PROMPT
Rewrite all of the material below, changing every "counterclockwise" to "anticlockwise" and leaving everything else untouched.

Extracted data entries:
------------------------------

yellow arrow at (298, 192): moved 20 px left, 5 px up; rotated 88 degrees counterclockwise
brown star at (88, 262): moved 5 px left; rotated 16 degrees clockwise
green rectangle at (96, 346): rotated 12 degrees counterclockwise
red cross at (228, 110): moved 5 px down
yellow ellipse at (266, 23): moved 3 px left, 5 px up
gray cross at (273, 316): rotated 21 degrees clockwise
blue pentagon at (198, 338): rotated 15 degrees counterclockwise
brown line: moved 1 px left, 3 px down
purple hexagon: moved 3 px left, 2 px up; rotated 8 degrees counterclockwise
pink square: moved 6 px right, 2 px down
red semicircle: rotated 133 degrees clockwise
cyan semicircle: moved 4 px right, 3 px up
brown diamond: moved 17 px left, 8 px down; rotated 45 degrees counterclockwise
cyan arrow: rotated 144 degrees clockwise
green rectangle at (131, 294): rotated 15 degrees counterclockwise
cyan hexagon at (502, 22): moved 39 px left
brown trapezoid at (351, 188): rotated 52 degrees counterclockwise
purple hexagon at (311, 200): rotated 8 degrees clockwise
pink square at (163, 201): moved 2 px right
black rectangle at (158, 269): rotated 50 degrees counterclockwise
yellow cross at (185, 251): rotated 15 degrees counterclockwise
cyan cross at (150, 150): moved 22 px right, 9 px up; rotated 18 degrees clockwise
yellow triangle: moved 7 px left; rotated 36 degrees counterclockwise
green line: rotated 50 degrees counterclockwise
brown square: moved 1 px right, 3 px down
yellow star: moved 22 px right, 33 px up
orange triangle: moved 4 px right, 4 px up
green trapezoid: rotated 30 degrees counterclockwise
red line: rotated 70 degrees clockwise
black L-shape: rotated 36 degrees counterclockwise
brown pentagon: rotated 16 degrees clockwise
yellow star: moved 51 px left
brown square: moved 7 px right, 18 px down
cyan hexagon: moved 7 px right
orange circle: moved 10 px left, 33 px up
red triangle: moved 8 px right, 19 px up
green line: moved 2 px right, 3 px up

------------------------------

REPLY
yellow arrow at (298, 192): moved 20 px left, 5 px up; rotated 88 degrees anticlockwise
brown star at (88, 262): moved 5 px left; rotated 16 degrees clockwise
green rectangle at (96, 346): rotated 12 degrees anticlockwise
red cross at (228, 110): moved 5 px down
yellow ellipse at (266, 23): moved 3 px left, 5 px up
gray cross at (273, 316): rotated 21 degrees clockwise
blue pentagon at (198, 338): rotated 15 degrees anticlockwise
brown line: moved 1 px left, 3 px down
purple hexagon: moved 3 px left, 2 px up; rotated 8 degrees anticlockwise
pink square: moved 6 px right, 2 px down
red semicircle: rotated 133 degrees clockwise
cyan semicircle: moved 4 px right, 3 px up
brown diamond: moved 17 px left, 8 px down; rotated 45 degrees anticlockwise
cyan arrow: rotated 144 degrees clockwise
green rectangle at (131, 294): rotated 15 degrees anticlockwise
cyan hexagon at (502, 22): moved 39 px left
brown trapezoid at (351, 188): rotated 52 degrees anticlockwise
purple hexagon at (311, 200): rotated 8 degrees clockwise
pink square at (163, 201): moved 2 px right
black rectangle at (158, 269): rotated 50 degrees anticlockwise
yellow cross at (185, 251): rotated 15 degrees anticlockwise
cyan cross at (150, 150): moved 22 px right, 9 px up; rotated 18 degrees clockwise
yellow triangle: moved 7 px left; rotated 36 degrees anticlockwise
green line: rotated 50 degrees anticlockwise
brown square: moved 1 px right, 3 px down
yellow star: moved 22 px right, 33 px up
orange triangle: moved 4 px right, 4 px up
green trapezoid: rotated 30 degrees anticlockwise
red line: rotated 70 degrees clockwise
black L-shape: rotated 36 degrees anticlockwise
brown pentagon: rotated 16 degrees clockwise
yellow star: moved 51 px left
brown square: moved 7 px right, 18 px down
cyan hexagon: moved 7 px right
orange circle: moved 10 px left, 33 px up
red triangle: moved 8 px right, 19 px up
green line: moved 2 px right, 3 px up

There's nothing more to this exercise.